=== Exercise materials ===
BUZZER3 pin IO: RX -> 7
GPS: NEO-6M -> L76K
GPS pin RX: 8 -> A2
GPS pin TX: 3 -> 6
===
=== Exercise materials ===
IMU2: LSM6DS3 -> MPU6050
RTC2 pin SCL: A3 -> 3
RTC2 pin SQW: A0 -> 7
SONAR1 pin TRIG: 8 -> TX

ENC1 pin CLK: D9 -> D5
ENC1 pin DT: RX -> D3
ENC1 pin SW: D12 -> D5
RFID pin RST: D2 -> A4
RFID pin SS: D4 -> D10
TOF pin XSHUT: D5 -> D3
===
* Problem details:
Print exactly the lines of the listing above starting at the line containing "BUZZER3 pin IO: RX -> 7" and ending at the line containing "GPS pin TX: 3 -> 6", both included.

* Written solution:
BUZZER3 pin IO: RX -> 7
GPS: NEO-6M -> L76K
GPS pin RX: 8 -> A2
GPS pin TX: 3 -> 6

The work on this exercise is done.